GIVEN DATA:
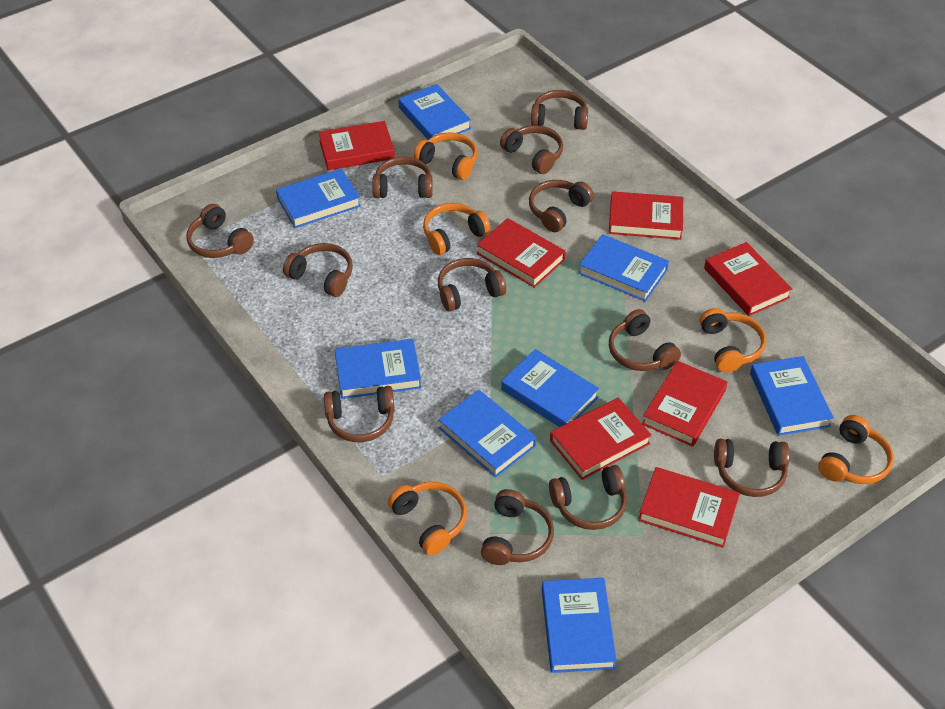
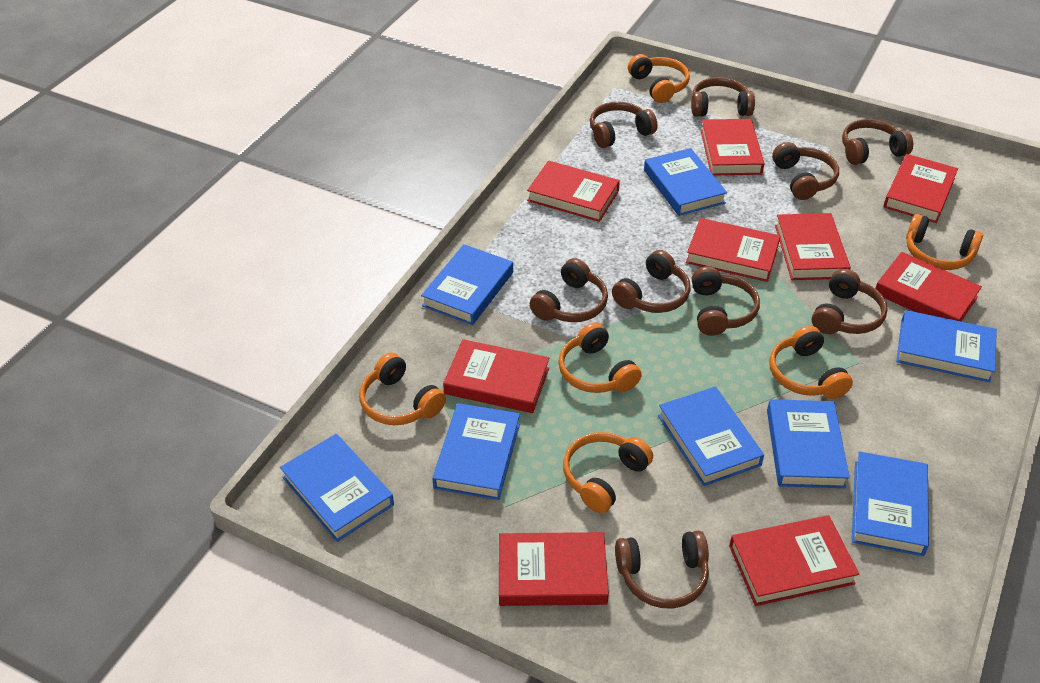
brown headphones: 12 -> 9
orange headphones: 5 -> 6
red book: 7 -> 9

WHAT YOU WILL DO:
Could you copy the listing above exactly, without its pictures?

WRITTEN RESPONSE:
brown headphones: 12 -> 9
orange headphones: 5 -> 6
red book: 7 -> 9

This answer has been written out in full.